__TASK DESCRIPTION__. Rewrite the rows from the line containing "Question: Estimate the" down to the line containing "Answer: (B)", changing "ceramic tile" to "stone tile" and keeping everything else the same.

__STORED DATA__.

____________

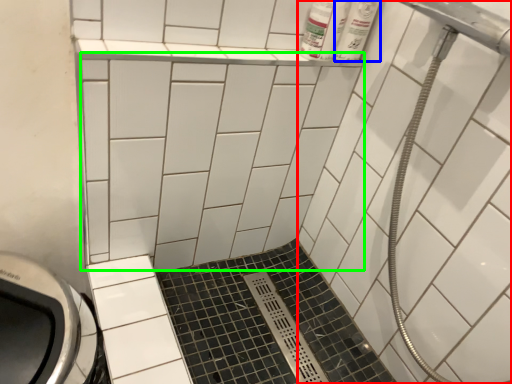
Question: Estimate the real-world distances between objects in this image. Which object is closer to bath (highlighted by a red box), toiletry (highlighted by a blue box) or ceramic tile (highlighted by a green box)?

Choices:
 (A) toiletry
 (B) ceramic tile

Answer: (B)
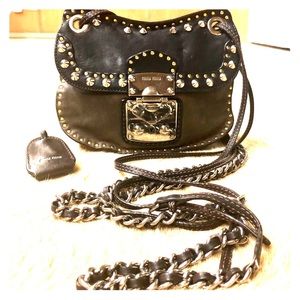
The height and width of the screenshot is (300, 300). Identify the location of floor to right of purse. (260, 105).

____________

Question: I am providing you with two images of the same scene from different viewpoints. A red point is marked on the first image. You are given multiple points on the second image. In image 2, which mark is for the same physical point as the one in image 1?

____________

__EXERCISE OUTPUT__.
Question: Estimate the real-world distances between objects in this image. Which object is closer to bath (highlighted by a red box), toiletry (highlighted by a blue box) or stone tile (highlighted by a green box)?

Choices:
 (A) toiletry
 (B) stone tile

Answer: (B)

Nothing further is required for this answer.